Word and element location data
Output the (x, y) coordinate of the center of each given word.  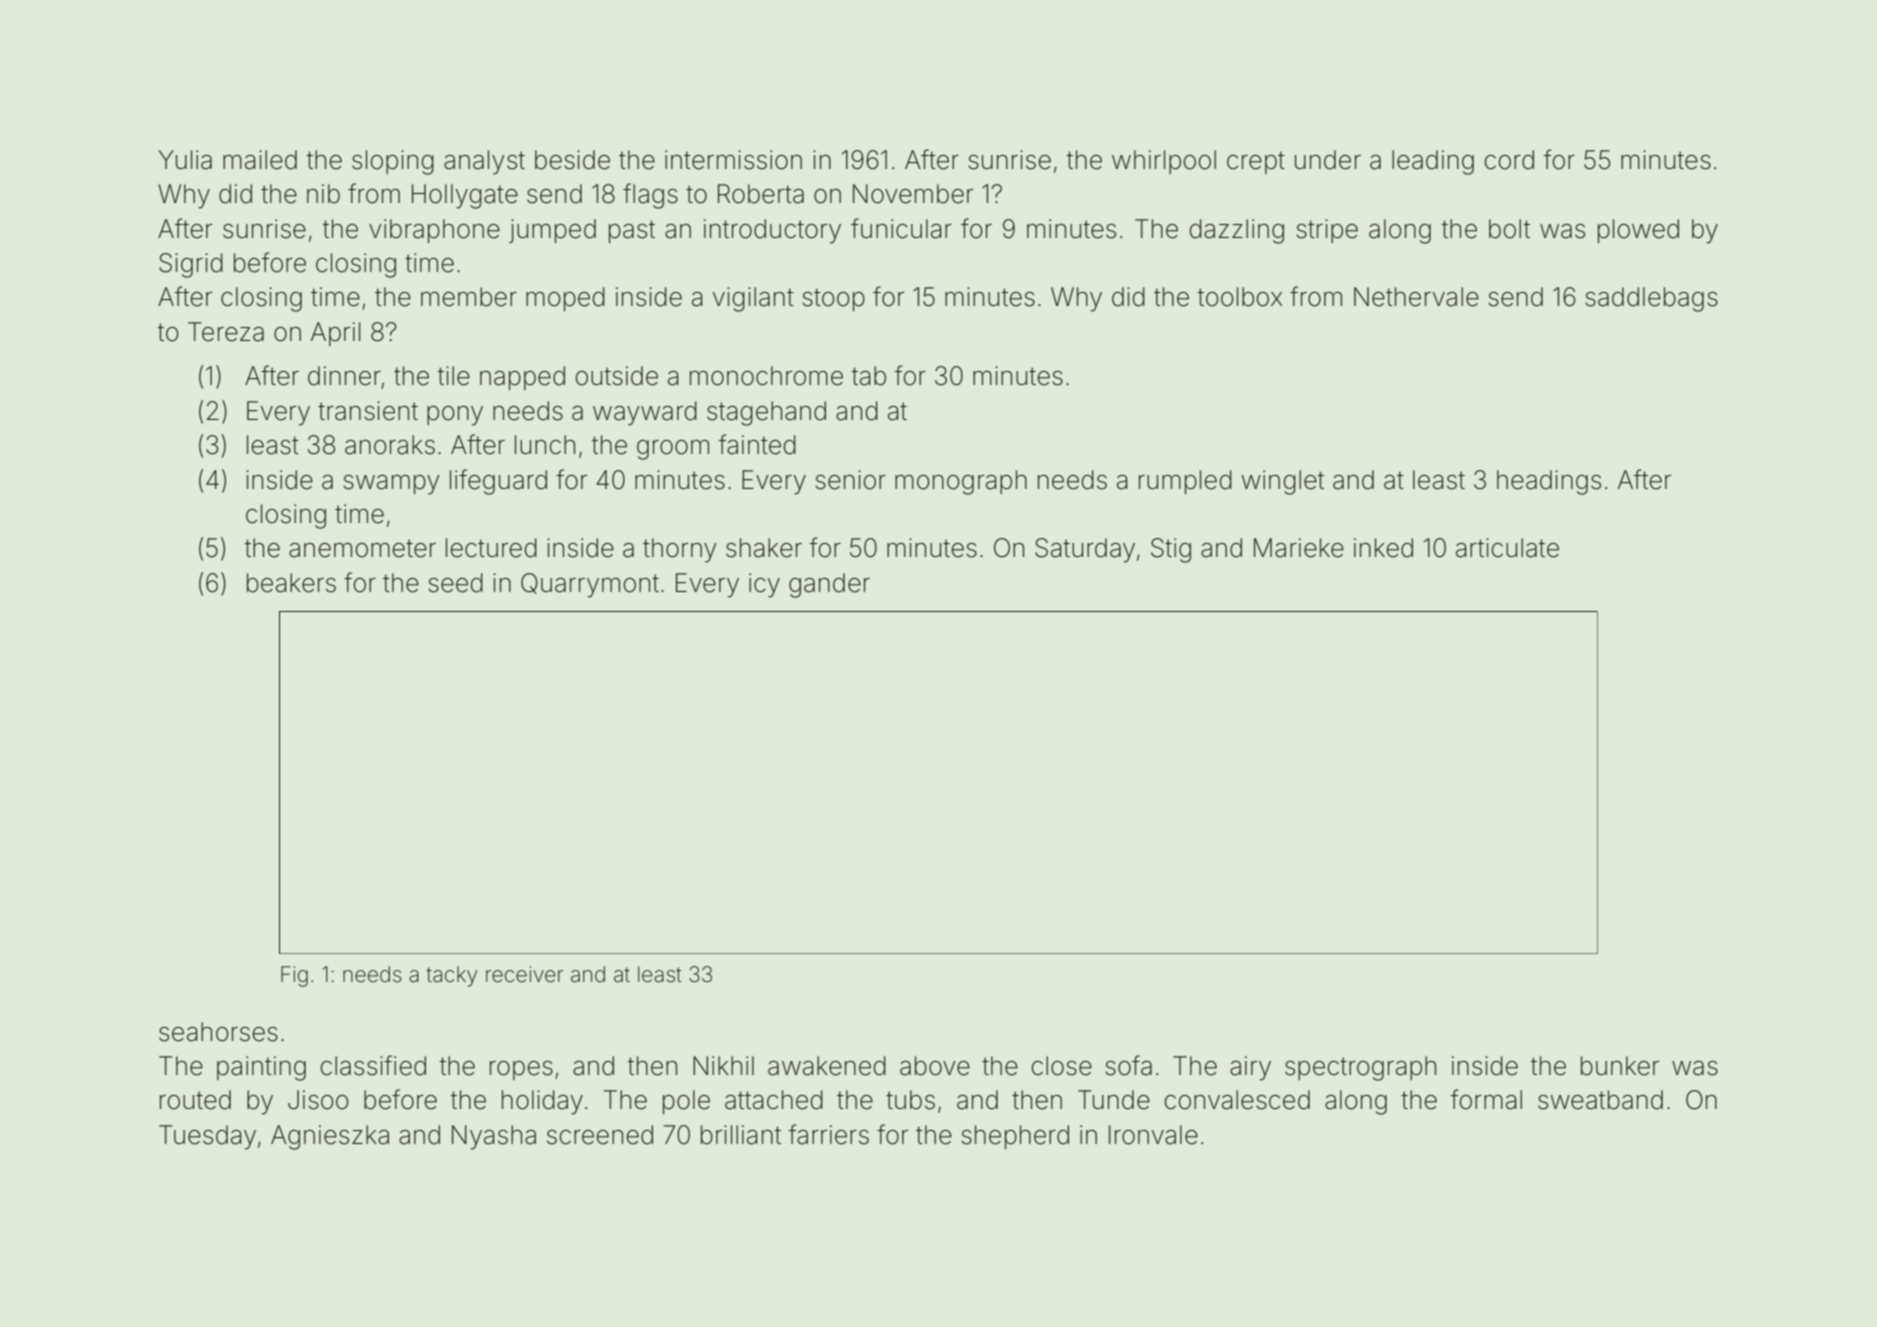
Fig (294, 976)
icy (764, 585)
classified (373, 1065)
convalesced (1237, 1100)
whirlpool (1164, 162)
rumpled (1185, 482)
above (935, 1066)
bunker (1620, 1066)
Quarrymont (590, 585)
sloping (393, 162)
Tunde (1114, 1100)
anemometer (362, 548)
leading (1433, 162)
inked (1383, 548)
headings (1549, 482)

§ PROBLEM
Put every line of the data above into a numbered list, omitting any blank lines and excluding the pictures from your answer.

§ EXERCISE SOLUTION
1. Output the (x, y) coordinate of the center of each given word.  
2. Fig (294, 976)
3. icy (764, 585)
4. classified (373, 1065)
5. convalesced (1237, 1100)
6. whirlpool (1164, 162)
7. rumpled (1185, 482)
8. above (935, 1066)
9. bunker (1620, 1066)
10. Quarrymont (590, 585)
11. sloping (393, 162)
12. Tunde (1114, 1100)
13. anemometer (362, 548)
14. leading (1433, 162)
15. inked (1383, 548)
16. headings (1549, 482)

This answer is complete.